* **Given records**:

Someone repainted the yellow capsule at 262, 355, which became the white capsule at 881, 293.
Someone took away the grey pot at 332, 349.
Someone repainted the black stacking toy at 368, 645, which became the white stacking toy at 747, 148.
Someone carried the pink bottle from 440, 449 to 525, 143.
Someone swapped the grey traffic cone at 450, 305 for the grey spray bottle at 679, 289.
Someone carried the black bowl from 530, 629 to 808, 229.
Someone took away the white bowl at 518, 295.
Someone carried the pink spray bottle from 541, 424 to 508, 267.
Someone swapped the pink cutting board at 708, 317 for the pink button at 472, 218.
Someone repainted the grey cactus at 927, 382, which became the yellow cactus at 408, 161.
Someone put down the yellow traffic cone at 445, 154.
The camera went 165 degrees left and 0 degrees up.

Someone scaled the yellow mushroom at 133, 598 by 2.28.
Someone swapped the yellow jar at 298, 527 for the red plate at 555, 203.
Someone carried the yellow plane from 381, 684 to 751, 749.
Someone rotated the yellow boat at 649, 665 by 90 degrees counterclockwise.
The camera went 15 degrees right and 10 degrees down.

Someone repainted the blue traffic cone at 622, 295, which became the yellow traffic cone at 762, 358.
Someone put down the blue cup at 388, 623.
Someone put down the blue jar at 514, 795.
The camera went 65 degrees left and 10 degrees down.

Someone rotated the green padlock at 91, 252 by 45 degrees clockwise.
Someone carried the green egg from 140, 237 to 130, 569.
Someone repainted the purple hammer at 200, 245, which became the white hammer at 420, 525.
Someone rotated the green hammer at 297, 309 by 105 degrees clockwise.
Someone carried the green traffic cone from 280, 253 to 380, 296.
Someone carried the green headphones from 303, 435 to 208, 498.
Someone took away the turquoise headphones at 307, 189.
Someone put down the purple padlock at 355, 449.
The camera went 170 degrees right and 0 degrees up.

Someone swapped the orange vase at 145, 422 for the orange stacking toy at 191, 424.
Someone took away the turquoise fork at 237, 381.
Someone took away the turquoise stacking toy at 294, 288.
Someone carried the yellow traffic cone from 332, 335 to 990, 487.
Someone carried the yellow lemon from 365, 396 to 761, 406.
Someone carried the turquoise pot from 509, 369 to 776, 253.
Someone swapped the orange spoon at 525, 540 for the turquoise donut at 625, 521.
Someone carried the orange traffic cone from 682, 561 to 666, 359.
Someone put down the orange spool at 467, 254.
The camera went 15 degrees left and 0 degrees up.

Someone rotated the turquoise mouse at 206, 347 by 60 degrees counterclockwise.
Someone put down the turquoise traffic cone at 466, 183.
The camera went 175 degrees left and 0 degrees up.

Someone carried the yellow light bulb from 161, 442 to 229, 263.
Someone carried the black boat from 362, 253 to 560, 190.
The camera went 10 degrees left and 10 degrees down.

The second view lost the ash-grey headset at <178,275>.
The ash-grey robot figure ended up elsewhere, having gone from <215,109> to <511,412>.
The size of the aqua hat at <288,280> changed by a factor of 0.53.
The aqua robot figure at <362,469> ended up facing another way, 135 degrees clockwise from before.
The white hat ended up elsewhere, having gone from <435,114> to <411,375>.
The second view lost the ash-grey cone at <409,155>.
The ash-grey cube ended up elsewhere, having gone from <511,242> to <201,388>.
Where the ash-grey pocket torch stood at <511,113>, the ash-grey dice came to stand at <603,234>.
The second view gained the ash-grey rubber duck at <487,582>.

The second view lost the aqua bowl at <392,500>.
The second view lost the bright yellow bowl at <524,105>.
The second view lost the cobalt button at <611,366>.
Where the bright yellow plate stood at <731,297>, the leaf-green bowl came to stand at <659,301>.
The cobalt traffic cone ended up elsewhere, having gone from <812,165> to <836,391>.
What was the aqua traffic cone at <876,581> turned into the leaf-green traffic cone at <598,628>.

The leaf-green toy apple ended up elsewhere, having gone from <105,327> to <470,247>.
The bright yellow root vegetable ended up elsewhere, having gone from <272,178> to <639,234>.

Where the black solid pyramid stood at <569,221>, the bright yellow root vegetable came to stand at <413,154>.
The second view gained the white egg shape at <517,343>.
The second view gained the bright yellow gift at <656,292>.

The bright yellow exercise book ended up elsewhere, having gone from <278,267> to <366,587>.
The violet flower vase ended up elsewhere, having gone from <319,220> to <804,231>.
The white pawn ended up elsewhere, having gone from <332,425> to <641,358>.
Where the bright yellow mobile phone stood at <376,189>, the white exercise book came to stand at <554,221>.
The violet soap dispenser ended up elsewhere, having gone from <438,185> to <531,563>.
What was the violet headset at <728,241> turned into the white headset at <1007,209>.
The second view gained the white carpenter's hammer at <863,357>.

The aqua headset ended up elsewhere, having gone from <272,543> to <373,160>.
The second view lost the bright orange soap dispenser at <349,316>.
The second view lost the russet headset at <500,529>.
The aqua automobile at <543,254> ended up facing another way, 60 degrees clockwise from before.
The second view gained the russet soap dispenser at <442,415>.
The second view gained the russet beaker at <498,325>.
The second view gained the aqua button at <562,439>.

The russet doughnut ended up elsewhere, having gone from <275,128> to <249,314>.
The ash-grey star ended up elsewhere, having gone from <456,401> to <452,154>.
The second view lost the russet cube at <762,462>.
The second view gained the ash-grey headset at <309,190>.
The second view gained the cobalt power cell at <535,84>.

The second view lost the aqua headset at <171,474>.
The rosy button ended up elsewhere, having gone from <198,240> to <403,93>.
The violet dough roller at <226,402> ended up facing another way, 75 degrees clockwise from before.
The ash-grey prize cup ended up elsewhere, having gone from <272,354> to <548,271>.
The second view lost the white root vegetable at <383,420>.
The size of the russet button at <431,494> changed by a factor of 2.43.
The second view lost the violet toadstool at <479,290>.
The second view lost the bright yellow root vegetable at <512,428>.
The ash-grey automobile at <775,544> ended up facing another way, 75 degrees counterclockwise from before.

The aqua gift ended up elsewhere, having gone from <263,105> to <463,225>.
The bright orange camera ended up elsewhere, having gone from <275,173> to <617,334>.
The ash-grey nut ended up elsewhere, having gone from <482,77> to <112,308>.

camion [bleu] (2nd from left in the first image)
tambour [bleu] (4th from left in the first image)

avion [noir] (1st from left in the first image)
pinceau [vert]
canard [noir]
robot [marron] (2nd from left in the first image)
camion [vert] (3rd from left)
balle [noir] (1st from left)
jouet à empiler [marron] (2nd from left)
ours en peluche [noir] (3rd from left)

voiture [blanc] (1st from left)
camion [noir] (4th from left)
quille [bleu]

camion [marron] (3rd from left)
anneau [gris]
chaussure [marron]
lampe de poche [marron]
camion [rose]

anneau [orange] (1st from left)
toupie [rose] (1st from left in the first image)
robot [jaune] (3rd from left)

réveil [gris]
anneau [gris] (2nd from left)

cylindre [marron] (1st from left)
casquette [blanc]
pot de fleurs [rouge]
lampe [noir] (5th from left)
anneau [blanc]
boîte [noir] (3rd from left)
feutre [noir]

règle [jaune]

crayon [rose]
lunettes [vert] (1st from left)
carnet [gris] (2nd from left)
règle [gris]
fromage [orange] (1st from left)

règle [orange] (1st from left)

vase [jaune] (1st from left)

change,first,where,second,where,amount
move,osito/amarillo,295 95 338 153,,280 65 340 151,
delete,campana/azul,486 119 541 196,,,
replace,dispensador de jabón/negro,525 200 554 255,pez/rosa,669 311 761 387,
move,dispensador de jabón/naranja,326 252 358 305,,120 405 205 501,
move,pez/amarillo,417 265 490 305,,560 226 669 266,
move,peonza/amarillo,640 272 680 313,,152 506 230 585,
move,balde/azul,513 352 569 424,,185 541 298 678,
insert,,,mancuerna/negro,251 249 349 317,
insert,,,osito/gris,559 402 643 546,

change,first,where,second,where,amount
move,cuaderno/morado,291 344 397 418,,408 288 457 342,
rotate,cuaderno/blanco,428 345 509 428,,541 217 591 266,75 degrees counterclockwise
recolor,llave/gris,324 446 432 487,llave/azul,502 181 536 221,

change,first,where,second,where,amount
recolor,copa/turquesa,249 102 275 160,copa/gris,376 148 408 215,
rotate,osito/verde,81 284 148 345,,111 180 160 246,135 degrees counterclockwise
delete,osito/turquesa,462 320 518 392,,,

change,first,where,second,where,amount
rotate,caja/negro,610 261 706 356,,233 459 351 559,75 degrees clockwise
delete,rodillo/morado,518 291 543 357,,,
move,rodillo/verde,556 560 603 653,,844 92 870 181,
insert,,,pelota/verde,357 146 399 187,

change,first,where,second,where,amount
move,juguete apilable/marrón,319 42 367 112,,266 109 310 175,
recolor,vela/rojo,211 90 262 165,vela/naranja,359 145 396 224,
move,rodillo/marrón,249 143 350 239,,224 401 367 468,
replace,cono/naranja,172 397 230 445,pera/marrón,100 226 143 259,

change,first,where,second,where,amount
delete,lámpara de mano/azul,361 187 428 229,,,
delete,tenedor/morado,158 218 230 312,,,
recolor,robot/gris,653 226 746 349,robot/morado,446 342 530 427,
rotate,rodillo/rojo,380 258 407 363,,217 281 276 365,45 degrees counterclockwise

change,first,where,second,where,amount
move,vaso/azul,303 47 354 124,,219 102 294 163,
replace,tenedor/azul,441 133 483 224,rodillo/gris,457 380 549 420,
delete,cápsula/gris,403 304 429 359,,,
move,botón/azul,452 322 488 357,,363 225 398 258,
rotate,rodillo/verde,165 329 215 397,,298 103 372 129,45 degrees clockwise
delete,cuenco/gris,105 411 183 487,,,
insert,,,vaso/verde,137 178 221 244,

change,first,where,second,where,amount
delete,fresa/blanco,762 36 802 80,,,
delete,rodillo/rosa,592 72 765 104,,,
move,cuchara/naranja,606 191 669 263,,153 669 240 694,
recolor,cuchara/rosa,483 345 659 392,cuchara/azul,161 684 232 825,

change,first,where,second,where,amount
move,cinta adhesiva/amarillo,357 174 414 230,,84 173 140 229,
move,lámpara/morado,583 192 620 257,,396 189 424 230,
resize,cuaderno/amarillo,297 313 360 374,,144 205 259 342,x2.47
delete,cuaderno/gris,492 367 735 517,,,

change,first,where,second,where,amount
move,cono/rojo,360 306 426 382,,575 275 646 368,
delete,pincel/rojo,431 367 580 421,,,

* **Work task**: Could you copy every line in the records that holds "pink"?

* **Task answer**:
Someone carried the pink bottle from 440, 449 to 525, 143.
Someone carried the pink spray bottle from 541, 424 to 508, 267.
Someone swapped the pink cutting board at 708, 317 for the pink button at 472, 218.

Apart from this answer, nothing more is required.